[Dataset records]
------------------------------
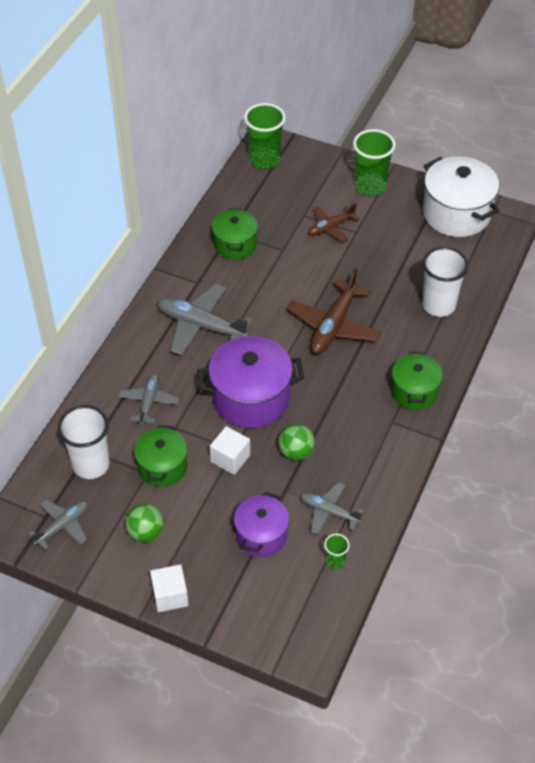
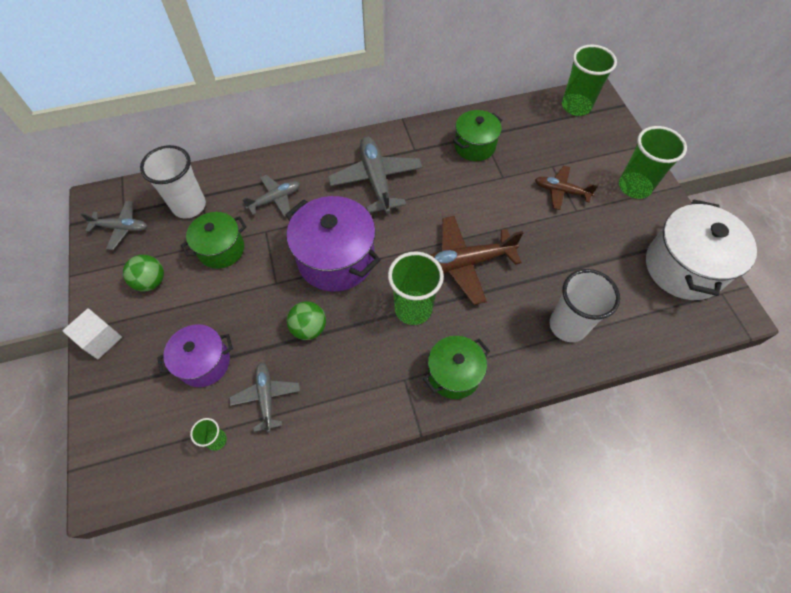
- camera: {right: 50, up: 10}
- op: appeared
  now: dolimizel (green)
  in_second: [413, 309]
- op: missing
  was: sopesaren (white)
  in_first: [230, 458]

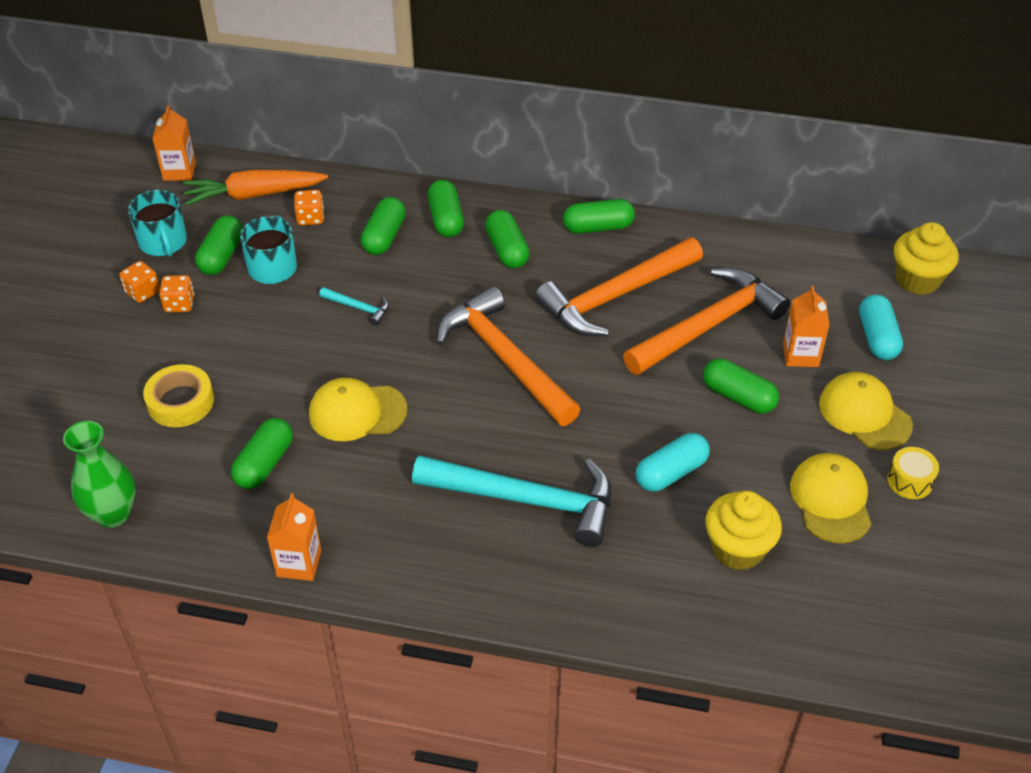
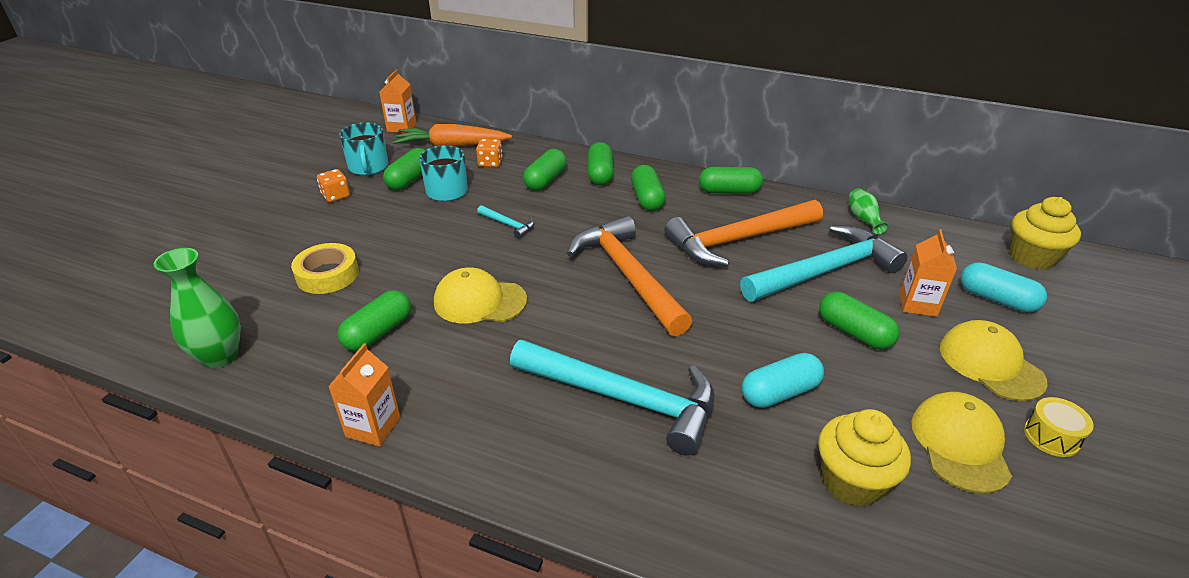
- camera: {right: 10, up: -10}
- op: colour
  was: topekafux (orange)
  now: topekafux (turquoise)
  in_first: [709, 325]
  in_second: [825, 271]
- op: appeared
  now: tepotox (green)
  in_second: [863, 219]
- op: spun
  was: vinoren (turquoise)
  in_first: [877, 338]
  in_second: [996, 299]
  clockwise: -60
- op: missing
  was: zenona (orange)
  in_first: [179, 304]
------------------------------
GOAL OF THE EXERCISE: Set down all of the entries exactly. Leave the pictures out.

RESPONSE:
- camera: {right: 50, up: 10}
- op: appeared
  now: dolimizel (green)
  in_second: [413, 309]
- op: missing
  was: sopesaren (white)
  in_first: [230, 458]

- camera: {right: 10, up: -10}
- op: colour
  was: topekafux (orange)
  now: topekafux (turquoise)
  in_first: [709, 325]
  in_second: [825, 271]
- op: appeared
  now: tepotox (green)
  in_second: [863, 219]
- op: spun
  was: vinoren (turquoise)
  in_first: [877, 338]
  in_second: [996, 299]
  clockwise: -60
- op: missing
  was: zenona (orange)
  in_first: [179, 304]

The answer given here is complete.